Activity: Copy the result of filtering the entries below for lines that include the string "black".
"""
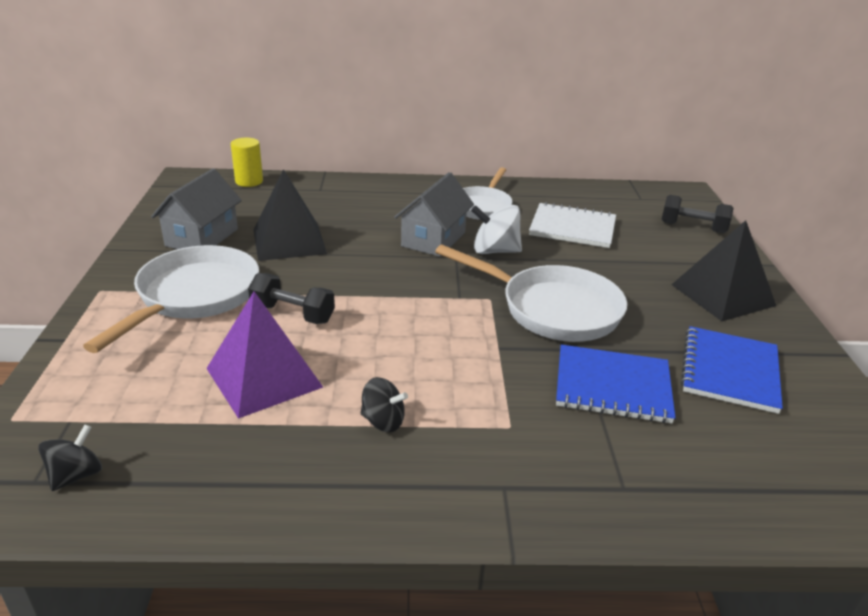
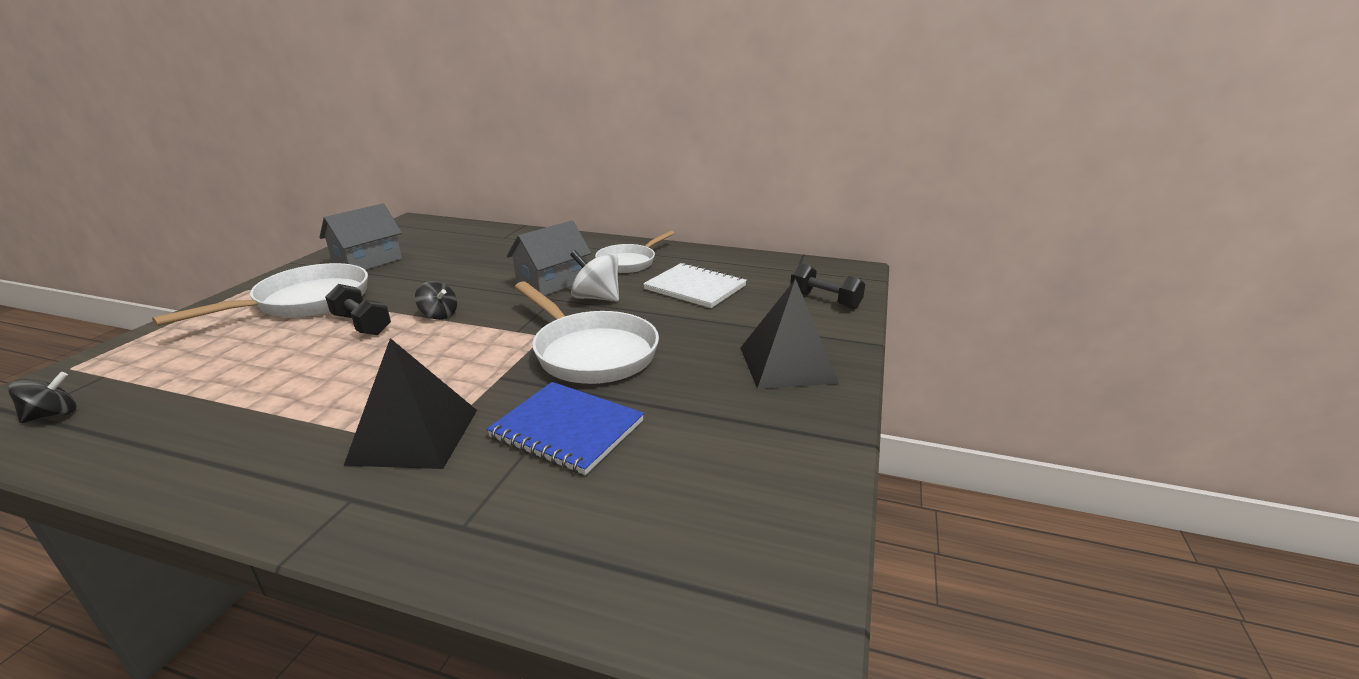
camera: 20 degrees right, 5 degrees down
(249, 181) = (455, 227): yellow cylinder -> none
(263, 377) = (276, 368): purple pyramid -> none
(289, 241) = (430, 271): black pyramid -> black pyramid (414, 436)
(383, 421) = (322, 420): black spinning top -> black spinning top (439, 315)
(729, 371) = (710, 437): blue notebook -> none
"""
Task answer:
(289, 241) = (430, 271): black pyramid -> black pyramid (414, 436)
(383, 421) = (322, 420): black spinning top -> black spinning top (439, 315)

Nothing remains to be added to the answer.